# PROVIDED RECORDS:
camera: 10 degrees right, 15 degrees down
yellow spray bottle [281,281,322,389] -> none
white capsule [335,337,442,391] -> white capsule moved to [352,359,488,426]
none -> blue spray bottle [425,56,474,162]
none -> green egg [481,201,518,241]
...
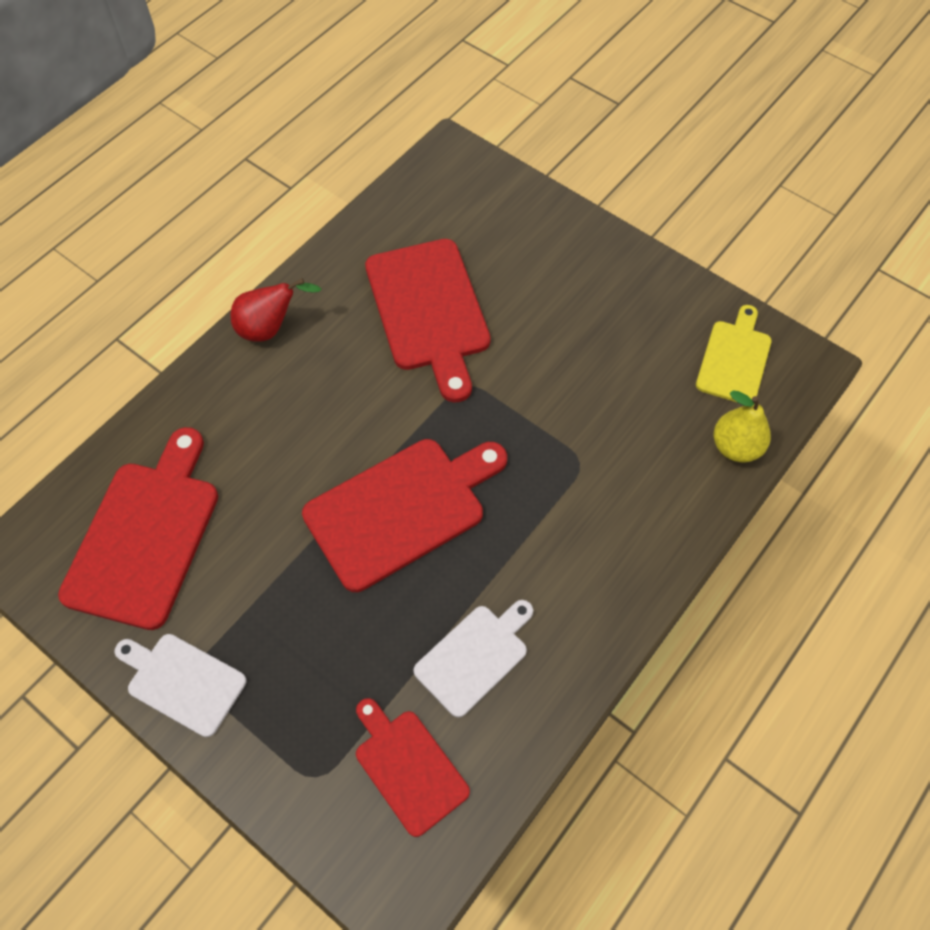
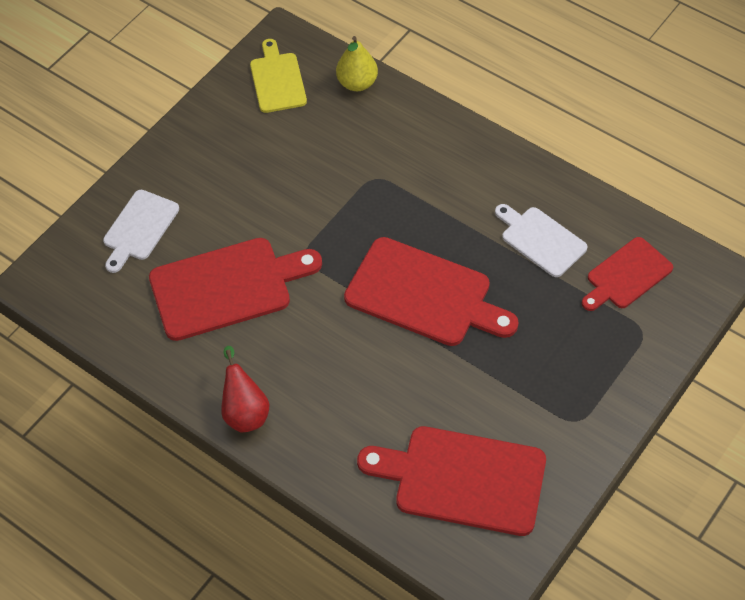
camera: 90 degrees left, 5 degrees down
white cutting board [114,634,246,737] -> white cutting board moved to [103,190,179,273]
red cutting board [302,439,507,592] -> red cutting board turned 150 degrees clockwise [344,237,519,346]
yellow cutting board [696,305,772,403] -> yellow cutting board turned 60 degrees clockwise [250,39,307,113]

# WHAT IS NEEDED:
Please give back exactly the lines of this listing beginning at the line with "red cutting board [302,439,507,592]" and ending with the line with "yellow cutting board [696,305,772,403]", both included, and nothing else.

# TASK RESULT:
red cutting board [302,439,507,592] -> red cutting board turned 150 degrees clockwise [344,237,519,346]
yellow cutting board [696,305,772,403] -> yellow cutting board turned 60 degrees clockwise [250,39,307,113]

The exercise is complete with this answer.